(The problem) In the material below, the required lines run from the one containing "purple lamp <392, 426, 79, 115>" through the one containing "purple heart <665, 208, 60, 46>". Copy those lines exactly, ends included, and nothing else.

(Provided data)
[Start of section]
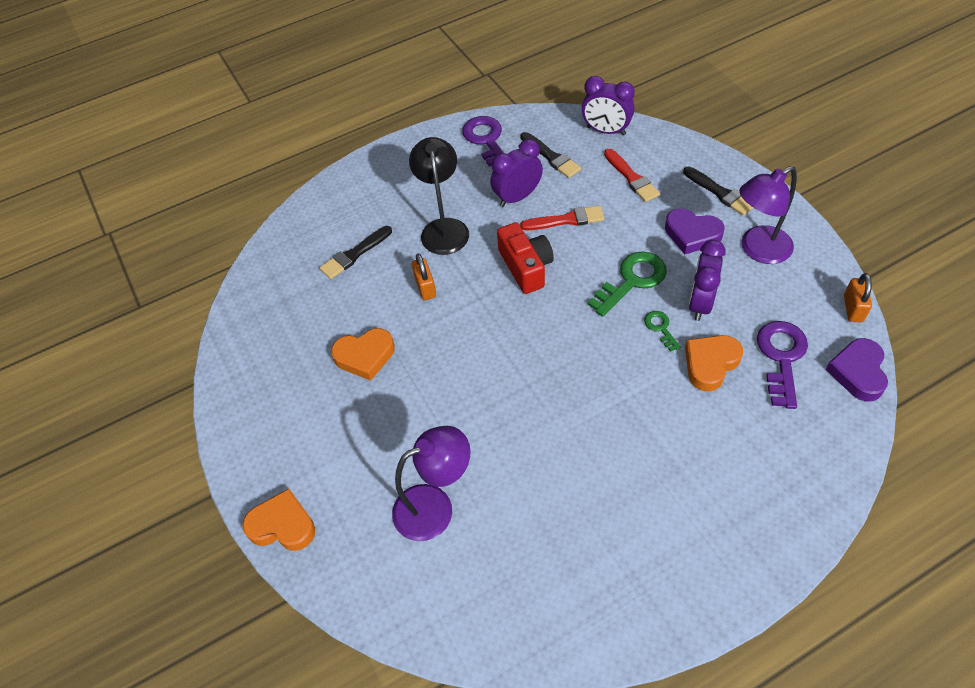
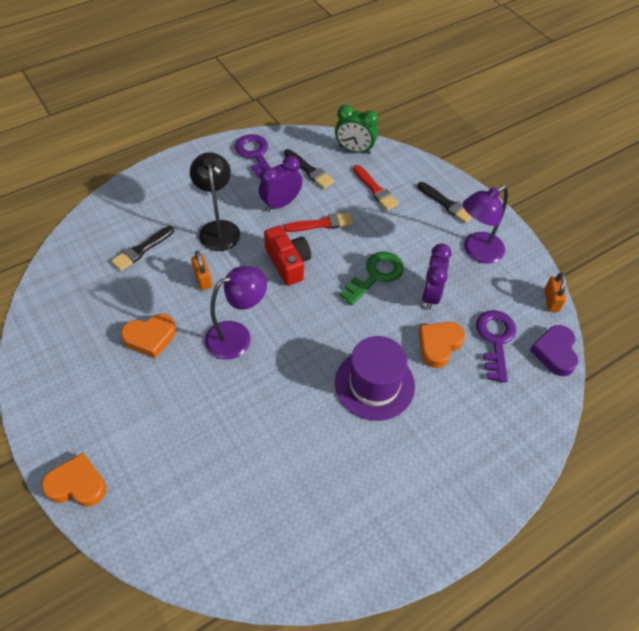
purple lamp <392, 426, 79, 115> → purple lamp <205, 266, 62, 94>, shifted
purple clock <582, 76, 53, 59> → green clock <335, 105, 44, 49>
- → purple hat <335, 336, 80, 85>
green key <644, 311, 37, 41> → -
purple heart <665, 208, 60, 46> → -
[End of section]
[Start of section]
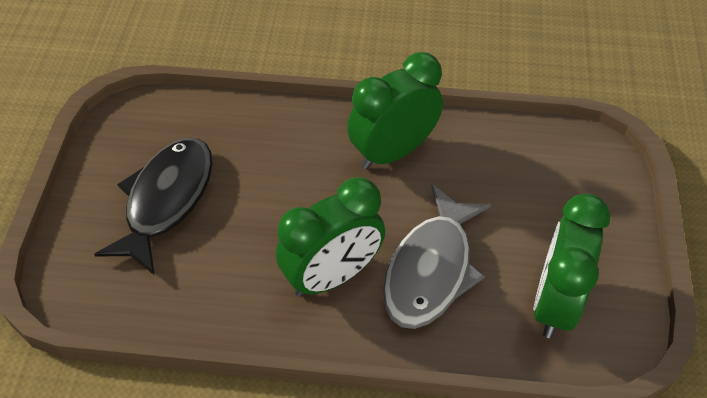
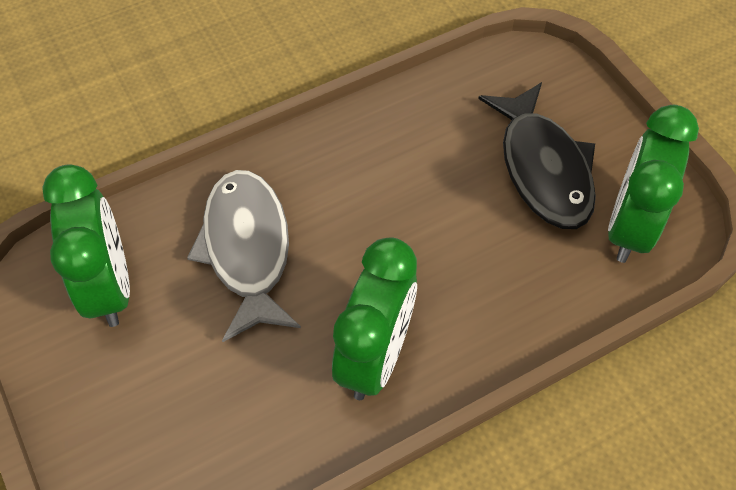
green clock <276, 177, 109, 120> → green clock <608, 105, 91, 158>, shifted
[End of section]
(Finished exercise)
purple lamp <392, 426, 79, 115> → purple lamp <205, 266, 62, 94>, shifted
purple clock <582, 76, 53, 59> → green clock <335, 105, 44, 49>
- → purple hat <335, 336, 80, 85>
green key <644, 311, 37, 41> → -
purple heart <665, 208, 60, 46> → -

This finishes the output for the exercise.